YOUR ASSIGNMENT:
Copy everything in the listing below word for word, apart from any images.

SUPPLIED MATERIAL:
--- --- ---
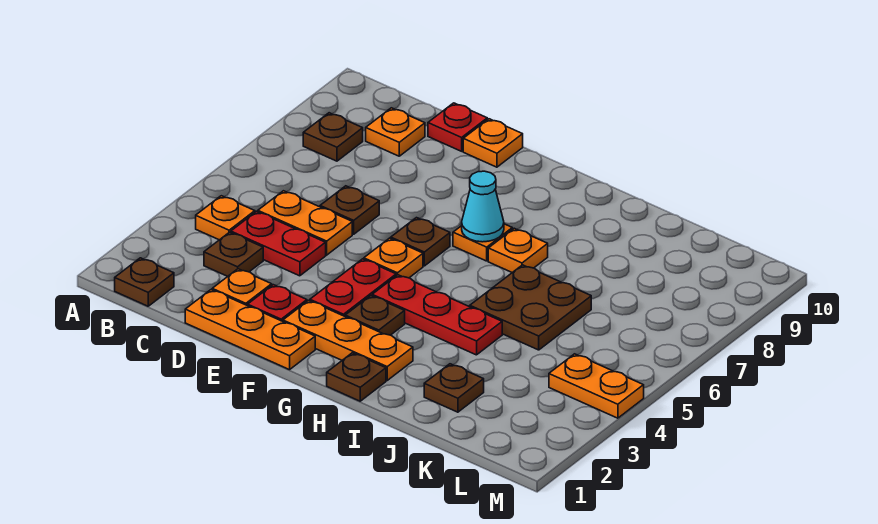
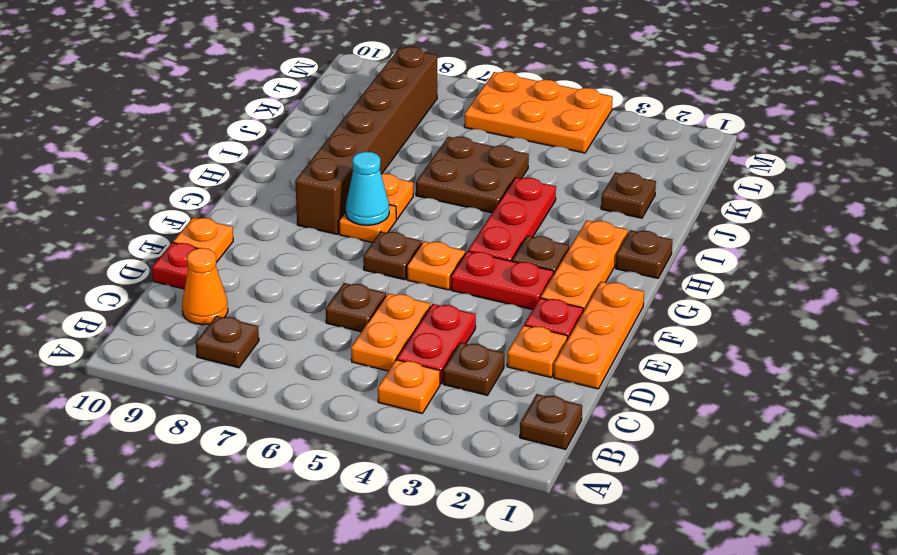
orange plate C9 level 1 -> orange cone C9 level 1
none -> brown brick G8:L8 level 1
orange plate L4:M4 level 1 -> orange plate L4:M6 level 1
--- --- ---
FINAL ANSWER:
orange plate C9 level 1 -> orange cone C9 level 1
none -> brown brick G8:L8 level 1
orange plate L4:M4 level 1 -> orange plate L4:M6 level 1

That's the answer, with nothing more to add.